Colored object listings
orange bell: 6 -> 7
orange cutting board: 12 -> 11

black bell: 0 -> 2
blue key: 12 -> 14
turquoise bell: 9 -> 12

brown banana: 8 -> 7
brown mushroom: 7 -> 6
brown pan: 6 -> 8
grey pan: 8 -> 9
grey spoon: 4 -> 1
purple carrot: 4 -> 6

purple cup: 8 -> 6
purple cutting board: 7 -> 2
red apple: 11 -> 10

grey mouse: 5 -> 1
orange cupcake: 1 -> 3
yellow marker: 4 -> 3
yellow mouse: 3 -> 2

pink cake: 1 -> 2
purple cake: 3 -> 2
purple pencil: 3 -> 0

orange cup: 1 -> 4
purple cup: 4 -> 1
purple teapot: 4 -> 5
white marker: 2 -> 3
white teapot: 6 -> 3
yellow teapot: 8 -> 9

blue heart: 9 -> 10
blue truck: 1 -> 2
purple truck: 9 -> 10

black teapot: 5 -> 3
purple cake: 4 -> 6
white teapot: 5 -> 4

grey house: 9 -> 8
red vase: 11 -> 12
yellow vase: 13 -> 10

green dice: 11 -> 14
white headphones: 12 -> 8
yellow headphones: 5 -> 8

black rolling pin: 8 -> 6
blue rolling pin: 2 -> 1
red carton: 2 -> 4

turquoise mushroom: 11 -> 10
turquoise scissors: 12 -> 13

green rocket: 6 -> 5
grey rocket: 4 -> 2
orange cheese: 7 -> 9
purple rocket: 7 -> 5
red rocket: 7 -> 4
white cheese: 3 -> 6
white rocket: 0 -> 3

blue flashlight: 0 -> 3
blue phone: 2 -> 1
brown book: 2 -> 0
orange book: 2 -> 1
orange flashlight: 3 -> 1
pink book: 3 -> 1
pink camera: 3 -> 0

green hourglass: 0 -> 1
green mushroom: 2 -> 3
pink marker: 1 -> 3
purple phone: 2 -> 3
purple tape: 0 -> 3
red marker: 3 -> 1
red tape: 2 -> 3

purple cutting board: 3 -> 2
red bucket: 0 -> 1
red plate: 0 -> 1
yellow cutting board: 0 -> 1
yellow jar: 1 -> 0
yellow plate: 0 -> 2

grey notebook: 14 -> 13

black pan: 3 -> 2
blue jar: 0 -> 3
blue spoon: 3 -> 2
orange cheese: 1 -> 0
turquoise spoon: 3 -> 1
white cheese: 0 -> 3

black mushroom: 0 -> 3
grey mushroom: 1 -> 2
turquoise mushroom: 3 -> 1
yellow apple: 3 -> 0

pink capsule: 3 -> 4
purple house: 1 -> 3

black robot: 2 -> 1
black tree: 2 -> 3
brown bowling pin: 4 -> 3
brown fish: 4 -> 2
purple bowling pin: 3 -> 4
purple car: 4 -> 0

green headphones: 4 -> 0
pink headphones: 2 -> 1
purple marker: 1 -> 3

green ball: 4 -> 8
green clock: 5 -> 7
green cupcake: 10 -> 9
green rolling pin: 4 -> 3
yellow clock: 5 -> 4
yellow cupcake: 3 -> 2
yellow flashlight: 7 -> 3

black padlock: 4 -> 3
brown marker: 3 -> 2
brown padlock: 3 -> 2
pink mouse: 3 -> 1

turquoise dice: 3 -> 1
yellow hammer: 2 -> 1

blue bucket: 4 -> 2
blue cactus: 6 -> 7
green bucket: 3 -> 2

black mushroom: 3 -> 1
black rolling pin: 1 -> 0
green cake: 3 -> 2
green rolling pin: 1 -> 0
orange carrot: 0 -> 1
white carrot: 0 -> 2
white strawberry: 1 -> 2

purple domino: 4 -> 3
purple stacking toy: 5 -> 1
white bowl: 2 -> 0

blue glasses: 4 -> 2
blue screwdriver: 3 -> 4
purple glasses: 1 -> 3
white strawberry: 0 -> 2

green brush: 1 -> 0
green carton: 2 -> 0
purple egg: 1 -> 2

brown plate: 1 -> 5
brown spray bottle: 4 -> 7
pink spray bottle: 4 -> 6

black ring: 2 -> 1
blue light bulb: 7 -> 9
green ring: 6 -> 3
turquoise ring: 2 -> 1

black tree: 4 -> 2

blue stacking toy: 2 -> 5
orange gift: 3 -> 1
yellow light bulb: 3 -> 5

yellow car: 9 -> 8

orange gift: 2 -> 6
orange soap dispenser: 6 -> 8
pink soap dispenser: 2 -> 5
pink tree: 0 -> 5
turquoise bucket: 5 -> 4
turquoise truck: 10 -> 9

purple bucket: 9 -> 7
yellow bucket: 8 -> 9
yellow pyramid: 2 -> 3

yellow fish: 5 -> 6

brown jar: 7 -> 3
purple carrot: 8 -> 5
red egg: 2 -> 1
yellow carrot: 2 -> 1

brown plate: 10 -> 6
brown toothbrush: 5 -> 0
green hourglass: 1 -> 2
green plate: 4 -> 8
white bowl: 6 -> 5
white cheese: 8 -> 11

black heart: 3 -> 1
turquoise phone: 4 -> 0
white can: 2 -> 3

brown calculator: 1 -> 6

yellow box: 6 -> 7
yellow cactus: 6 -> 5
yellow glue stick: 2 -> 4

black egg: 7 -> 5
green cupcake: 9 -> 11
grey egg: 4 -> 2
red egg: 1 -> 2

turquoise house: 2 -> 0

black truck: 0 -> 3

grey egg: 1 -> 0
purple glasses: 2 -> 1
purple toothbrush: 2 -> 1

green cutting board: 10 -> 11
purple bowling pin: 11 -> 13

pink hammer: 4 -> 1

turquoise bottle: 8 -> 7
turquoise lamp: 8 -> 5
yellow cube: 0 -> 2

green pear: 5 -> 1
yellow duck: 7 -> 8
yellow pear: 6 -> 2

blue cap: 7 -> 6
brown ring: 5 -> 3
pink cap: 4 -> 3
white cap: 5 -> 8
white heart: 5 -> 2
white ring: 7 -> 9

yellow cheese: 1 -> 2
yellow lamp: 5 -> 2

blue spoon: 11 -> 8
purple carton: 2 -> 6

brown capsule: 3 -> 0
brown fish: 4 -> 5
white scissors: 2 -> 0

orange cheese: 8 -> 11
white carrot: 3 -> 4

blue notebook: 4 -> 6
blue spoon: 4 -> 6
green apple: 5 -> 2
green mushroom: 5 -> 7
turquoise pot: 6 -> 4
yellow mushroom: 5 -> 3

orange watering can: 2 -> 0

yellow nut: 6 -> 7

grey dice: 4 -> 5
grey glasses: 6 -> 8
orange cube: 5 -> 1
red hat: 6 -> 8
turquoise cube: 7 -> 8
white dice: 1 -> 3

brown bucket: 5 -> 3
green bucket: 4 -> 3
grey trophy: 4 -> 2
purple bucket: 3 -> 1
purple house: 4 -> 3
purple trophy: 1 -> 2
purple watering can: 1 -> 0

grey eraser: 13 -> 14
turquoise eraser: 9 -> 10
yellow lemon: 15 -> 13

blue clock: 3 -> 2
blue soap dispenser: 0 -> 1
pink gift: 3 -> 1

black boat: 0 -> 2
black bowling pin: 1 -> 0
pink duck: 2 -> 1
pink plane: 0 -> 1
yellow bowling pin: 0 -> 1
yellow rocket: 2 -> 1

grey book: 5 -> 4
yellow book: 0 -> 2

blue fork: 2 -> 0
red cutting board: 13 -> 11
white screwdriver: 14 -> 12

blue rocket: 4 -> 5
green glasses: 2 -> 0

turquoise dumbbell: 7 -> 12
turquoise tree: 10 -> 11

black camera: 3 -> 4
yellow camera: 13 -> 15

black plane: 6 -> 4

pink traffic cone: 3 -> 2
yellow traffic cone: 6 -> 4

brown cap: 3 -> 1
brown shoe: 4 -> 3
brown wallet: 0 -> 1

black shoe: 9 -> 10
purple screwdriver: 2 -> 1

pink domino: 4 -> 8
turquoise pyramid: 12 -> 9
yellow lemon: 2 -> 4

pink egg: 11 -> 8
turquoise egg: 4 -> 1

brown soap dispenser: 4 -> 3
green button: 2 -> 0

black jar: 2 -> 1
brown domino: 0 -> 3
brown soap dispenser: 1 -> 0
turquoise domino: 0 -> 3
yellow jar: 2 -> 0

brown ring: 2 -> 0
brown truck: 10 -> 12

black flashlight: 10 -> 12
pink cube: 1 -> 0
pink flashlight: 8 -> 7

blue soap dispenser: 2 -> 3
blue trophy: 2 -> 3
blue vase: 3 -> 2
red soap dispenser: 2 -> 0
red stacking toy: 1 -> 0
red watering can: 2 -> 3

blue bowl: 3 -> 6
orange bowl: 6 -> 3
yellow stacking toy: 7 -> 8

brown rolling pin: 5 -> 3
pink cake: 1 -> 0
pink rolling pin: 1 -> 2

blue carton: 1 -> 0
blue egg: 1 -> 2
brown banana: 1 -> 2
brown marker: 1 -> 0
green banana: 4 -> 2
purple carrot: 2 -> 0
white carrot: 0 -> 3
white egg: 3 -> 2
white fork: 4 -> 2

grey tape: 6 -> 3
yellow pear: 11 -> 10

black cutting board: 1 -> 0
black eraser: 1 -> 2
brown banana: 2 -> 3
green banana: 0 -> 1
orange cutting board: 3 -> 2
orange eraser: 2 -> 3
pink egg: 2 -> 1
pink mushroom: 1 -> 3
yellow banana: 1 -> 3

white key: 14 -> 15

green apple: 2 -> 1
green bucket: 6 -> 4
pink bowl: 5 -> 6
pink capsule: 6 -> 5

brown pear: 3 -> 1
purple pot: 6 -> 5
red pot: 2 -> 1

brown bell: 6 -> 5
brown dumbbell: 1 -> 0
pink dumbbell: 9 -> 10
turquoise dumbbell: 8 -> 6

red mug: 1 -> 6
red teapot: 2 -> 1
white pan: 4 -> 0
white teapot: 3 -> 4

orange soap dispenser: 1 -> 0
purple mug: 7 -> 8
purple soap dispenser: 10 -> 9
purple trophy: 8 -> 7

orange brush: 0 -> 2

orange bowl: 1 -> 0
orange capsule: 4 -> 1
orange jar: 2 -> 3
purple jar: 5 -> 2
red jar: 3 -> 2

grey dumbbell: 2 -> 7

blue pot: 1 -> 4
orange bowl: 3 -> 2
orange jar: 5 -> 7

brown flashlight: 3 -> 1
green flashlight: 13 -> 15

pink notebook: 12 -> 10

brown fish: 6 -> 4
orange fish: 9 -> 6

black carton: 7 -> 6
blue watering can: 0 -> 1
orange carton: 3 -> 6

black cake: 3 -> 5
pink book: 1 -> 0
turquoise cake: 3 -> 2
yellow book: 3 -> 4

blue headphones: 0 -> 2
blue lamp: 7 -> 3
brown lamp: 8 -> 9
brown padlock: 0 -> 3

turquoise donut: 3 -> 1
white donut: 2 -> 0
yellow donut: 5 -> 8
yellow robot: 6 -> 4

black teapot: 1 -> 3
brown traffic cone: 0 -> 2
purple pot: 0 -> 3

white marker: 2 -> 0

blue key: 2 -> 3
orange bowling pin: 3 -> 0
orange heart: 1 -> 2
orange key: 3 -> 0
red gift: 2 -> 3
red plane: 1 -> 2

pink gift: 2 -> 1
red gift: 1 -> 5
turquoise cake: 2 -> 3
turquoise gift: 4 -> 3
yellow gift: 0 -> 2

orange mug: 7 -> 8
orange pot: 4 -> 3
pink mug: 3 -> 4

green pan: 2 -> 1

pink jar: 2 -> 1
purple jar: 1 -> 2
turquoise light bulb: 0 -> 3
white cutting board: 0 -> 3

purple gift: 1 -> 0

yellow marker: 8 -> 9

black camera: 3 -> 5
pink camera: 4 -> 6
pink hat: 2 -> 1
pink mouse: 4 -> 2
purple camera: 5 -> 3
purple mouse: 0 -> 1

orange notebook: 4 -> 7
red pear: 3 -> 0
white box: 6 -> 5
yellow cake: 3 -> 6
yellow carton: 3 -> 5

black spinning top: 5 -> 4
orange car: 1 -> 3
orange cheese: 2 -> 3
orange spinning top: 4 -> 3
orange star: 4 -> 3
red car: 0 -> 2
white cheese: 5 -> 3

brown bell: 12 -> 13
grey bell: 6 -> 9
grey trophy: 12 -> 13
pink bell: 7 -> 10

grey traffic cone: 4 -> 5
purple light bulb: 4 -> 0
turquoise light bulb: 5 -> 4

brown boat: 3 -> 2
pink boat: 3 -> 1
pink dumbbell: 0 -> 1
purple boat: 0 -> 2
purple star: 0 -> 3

[Action item] Show me every line of the entries above that holds "mushroom".

[Worked solution]
brown mushroom: 7 -> 6
turquoise mushroom: 11 -> 10
green mushroom: 2 -> 3
black mushroom: 0 -> 3
grey mushroom: 1 -> 2
turquoise mushroom: 3 -> 1
black mushroom: 3 -> 1
green mushroom: 5 -> 7
yellow mushroom: 5 -> 3
pink mushroom: 1 -> 3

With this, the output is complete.